(RECORD SET)

______

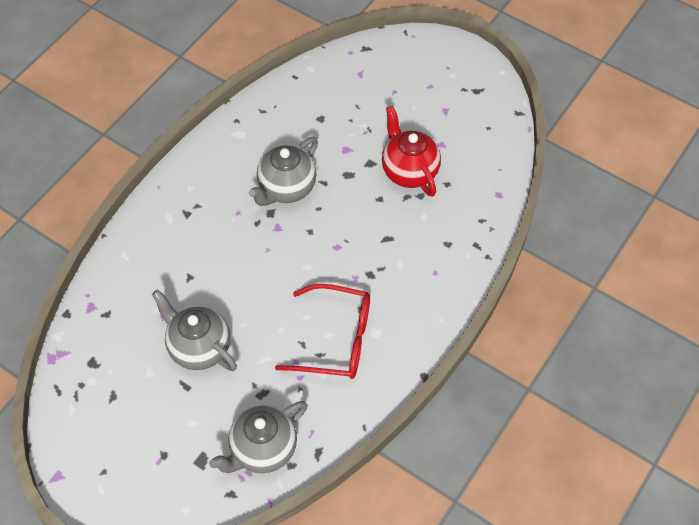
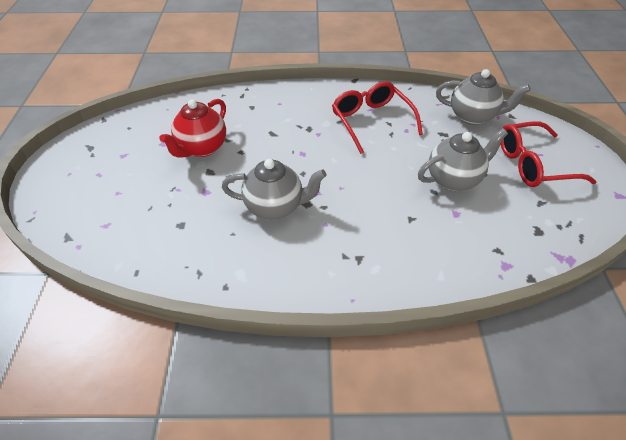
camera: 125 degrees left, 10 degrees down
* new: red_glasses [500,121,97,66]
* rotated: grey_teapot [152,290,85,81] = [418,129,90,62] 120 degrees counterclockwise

______

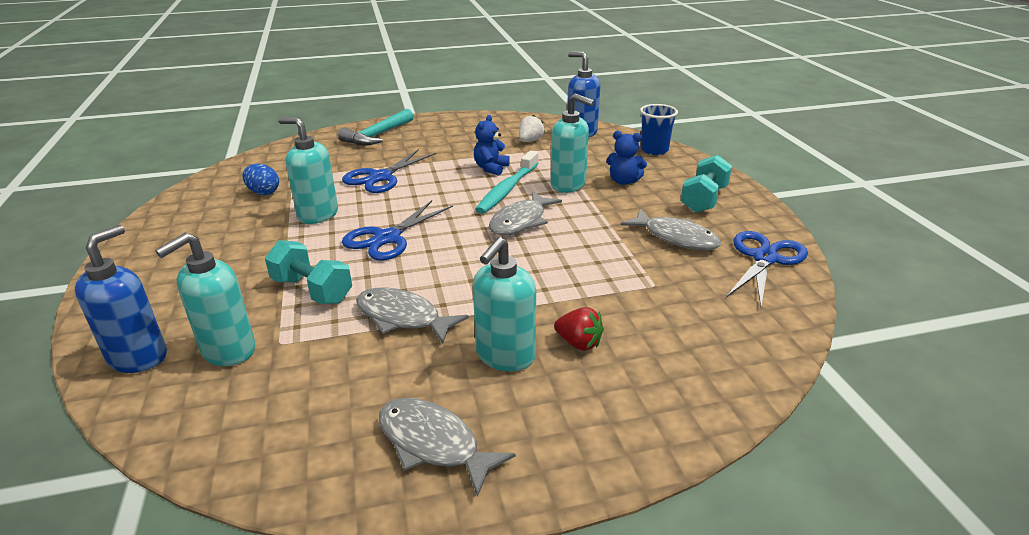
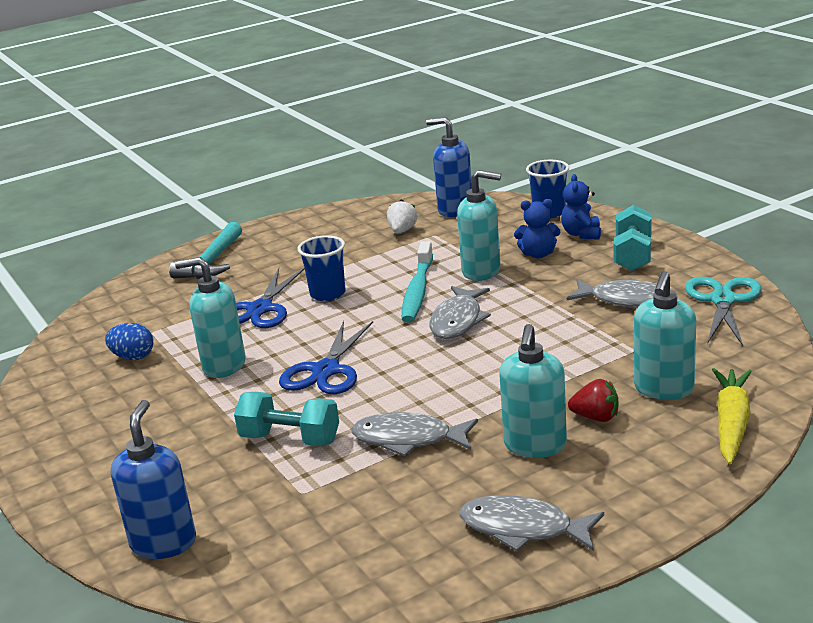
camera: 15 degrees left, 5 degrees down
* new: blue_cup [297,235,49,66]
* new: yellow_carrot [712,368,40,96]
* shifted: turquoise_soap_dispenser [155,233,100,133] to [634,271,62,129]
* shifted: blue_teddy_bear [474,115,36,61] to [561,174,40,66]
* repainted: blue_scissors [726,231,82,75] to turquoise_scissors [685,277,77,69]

______

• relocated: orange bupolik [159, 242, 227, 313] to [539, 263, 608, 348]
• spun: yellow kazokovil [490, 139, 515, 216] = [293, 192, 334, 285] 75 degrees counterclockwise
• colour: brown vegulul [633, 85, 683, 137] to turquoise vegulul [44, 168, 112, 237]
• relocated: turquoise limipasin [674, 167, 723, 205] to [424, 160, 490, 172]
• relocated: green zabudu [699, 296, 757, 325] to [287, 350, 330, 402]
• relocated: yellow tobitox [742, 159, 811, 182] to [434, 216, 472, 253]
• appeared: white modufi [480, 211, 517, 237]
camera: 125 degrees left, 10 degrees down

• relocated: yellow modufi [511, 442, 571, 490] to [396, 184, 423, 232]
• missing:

______

(YOUR ASSIGNMENT)
Look through the data above and return exactly the lines from the one that contains "168, 112, 237]" to the one that contains "211, 517, 237]", inclusive, with nothing else.

(RESPONSE BELOW)
• colour: brown vegulul [633, 85, 683, 137] to turquoise vegulul [44, 168, 112, 237]
• relocated: turquoise limipasin [674, 167, 723, 205] to [424, 160, 490, 172]
• relocated: green zabudu [699, 296, 757, 325] to [287, 350, 330, 402]
• relocated: yellow tobitox [742, 159, 811, 182] to [434, 216, 472, 253]
• appeared: white modufi [480, 211, 517, 237]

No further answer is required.